→ **Your objective**:
Reproduce exactly, and solely, the lines running from the top of the data below through the line with "purple key [297,448,331,506]", both inclusive. Omit pictures.
[Supplied material]
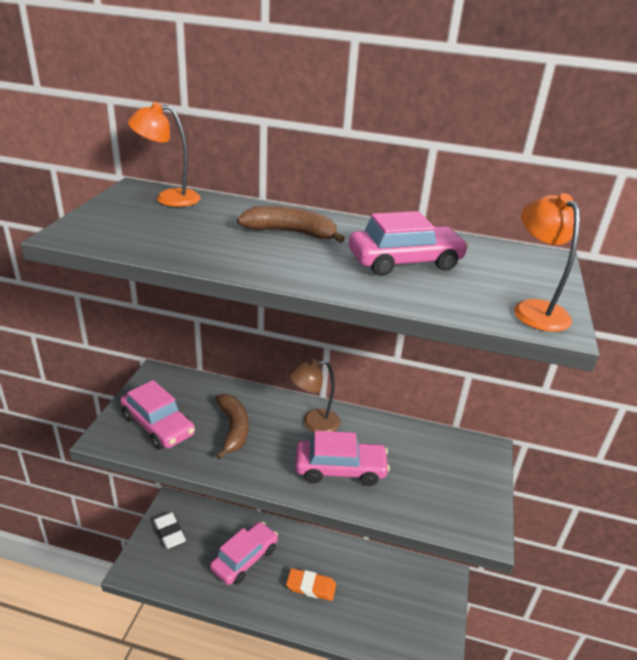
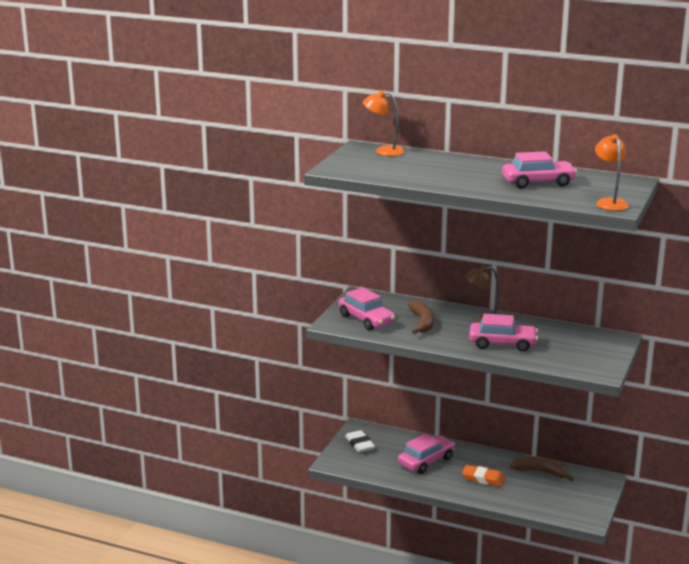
camera: 10 degrees right, 10 degrees down
brown banana [237,206,345,243] -> brown banana moved to [510,457,574,481]

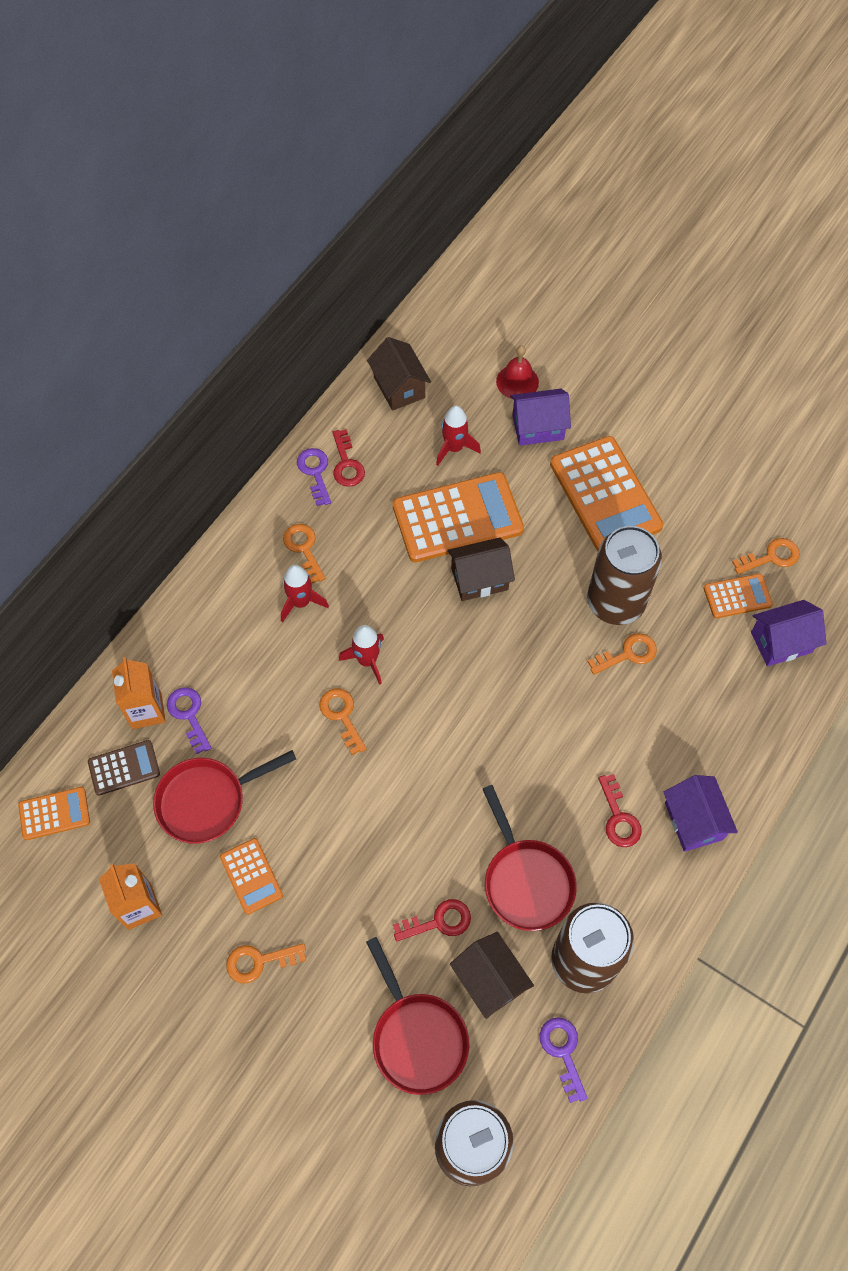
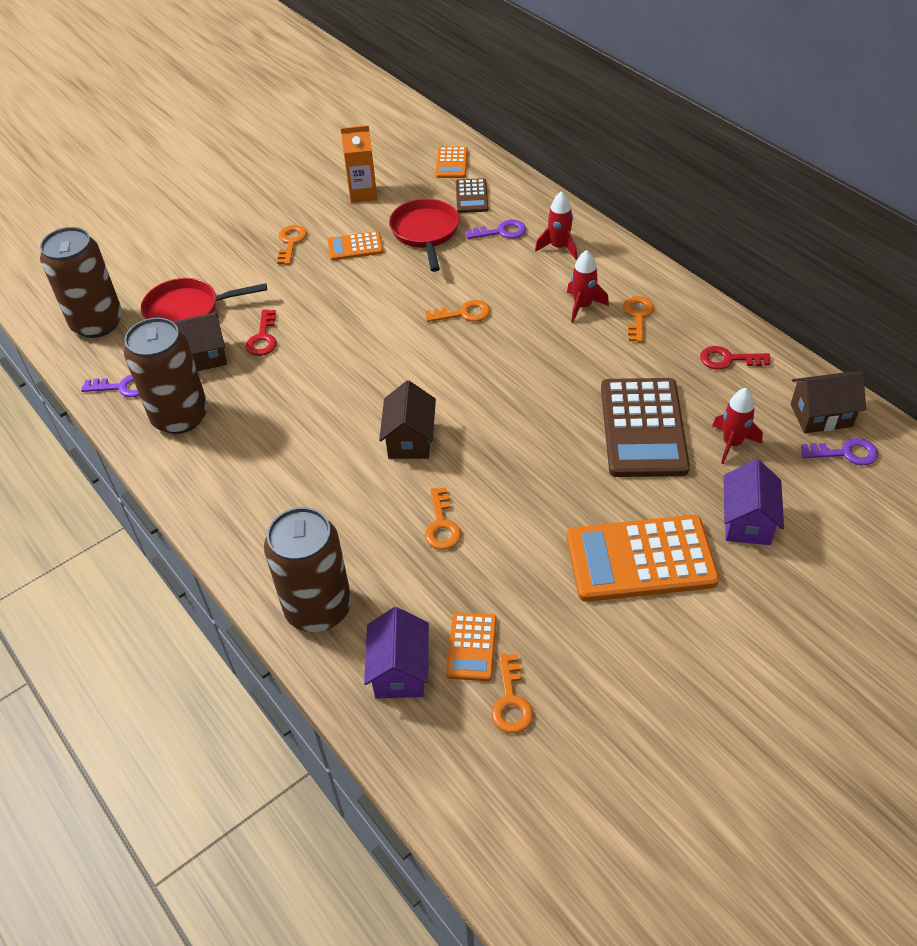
camera: 110 degrees right, 15 degrees down
orange carton [112,657,166,729] -> none
orange key [283,524,325,584] -> orange key turned 75 degrees counterclockwise [623,296,654,343]
purple key [297,448,331,506] -> purple key moved to [801,438,878,465]
red rocket [339,625,384,685] -> red rocket moved to [535,191,577,259]
orange calculator [393,472,524,562] -> brown calculator [601,378,690,477]
brown house [447,537,515,601] -> brown house moved to [379,380,436,459]
red pan [483,785,577,931] -> none
red bell [496,345,539,399] -> none
brown can [587,526,662,625] -> brown can moved to [264,507,352,632]
red key [598,774,642,847] -> none
purple house [664,775,738,852] -> none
[/Supplied material]
→ **Exercise answer**:
camera: 10 degrees right, 10 degrees down
brown banana [237,206,345,243] -> brown banana moved to [510,457,574,481]

camera: 110 degrees right, 15 degrees down
orange carton [112,657,166,729] -> none
orange key [283,524,325,584] -> orange key turned 75 degrees counterclockwise [623,296,654,343]
purple key [297,448,331,506] -> purple key moved to [801,438,878,465]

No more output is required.